» **Problem**: Would you transcribe exactly the lines from the beginning of the records below through the line with "U3 pin RST: none -> ADC", both included, omitting the pictures?

» **Dataset extract**:
*** Begin section ***

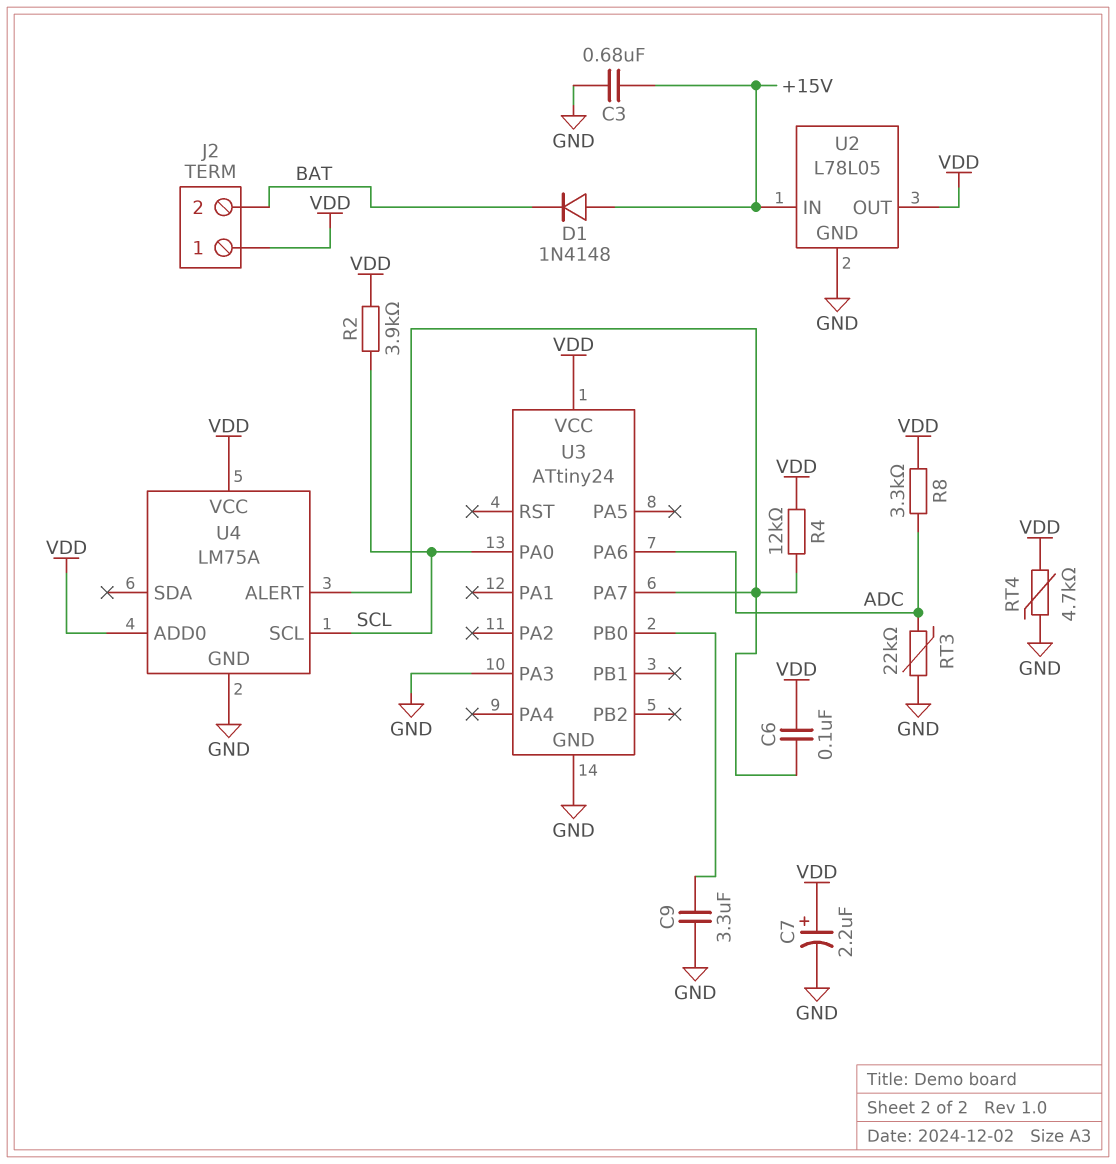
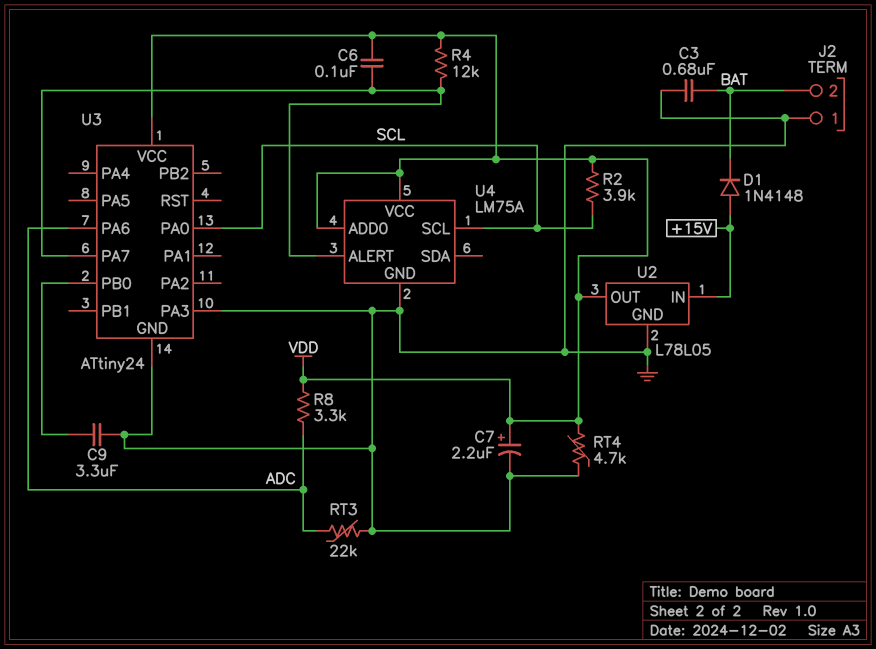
C3: 680nF (+15V, GND) -> 680nF (BAT, GND)
J2 pin 1: VDD -> GND

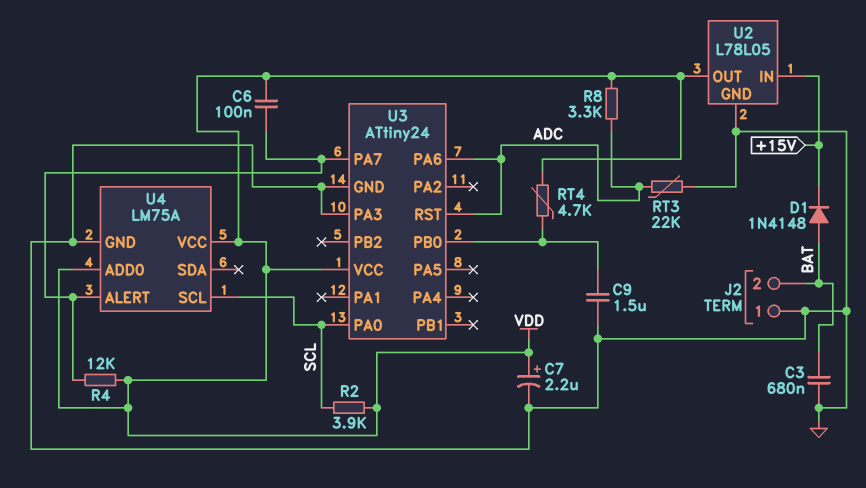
C9: 3.3uF (GND, U3/PB0) -> 1.5uF (GND, U3/PB0)
D1: diode 1N4148 (A +15V, K BAT) -> diode 1N4148 (A BAT, K +15V)
RT4: 4.7k (GND, VDD) -> 4.7k (U3/PB0, VDD)
U3 pin RST: none -> ADC

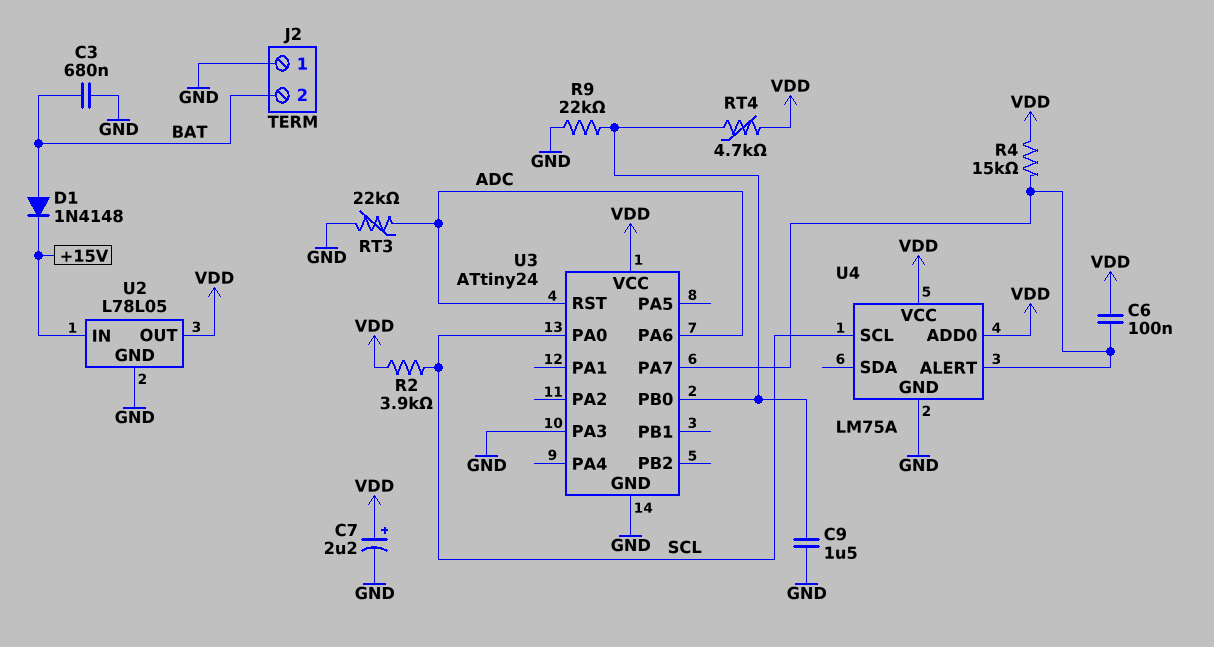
R4: 12k (U3/PA7, VDD) -> 15k (U3/PA7, VDD)
R8: 3.3k (ADC, VDD) -> none
R9: none -> 22k (GND, U3/PB0)

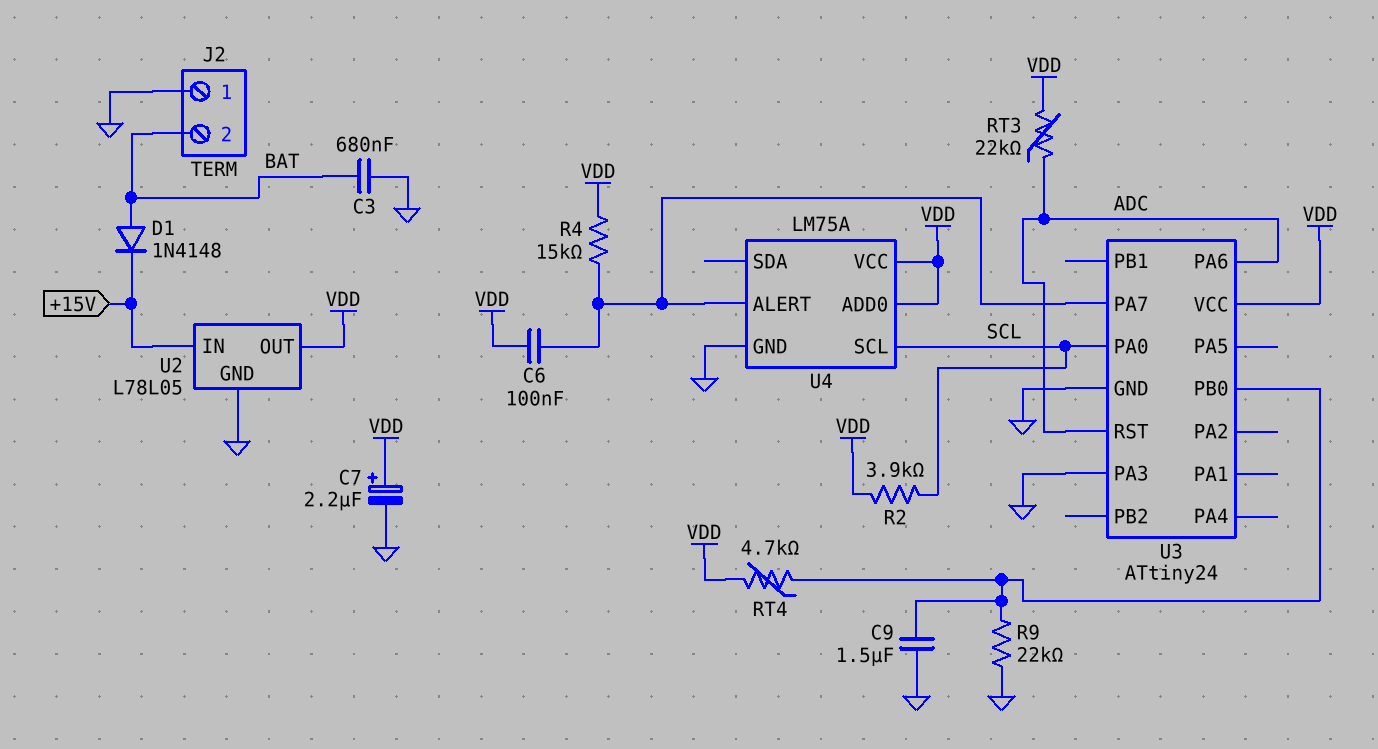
RT3: 22k (ADC, GND) -> 22k (ADC, VDD)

*** End section ***

» **Result of this task**:
C3: 680nF (+15V, GND) -> 680nF (BAT, GND)
J2 pin 1: VDD -> GND

C9: 3.3uF (GND, U3/PB0) -> 1.5uF (GND, U3/PB0)
D1: diode 1N4148 (A +15V, K BAT) -> diode 1N4148 (A BAT, K +15V)
RT4: 4.7k (GND, VDD) -> 4.7k (U3/PB0, VDD)
U3 pin RST: none -> ADC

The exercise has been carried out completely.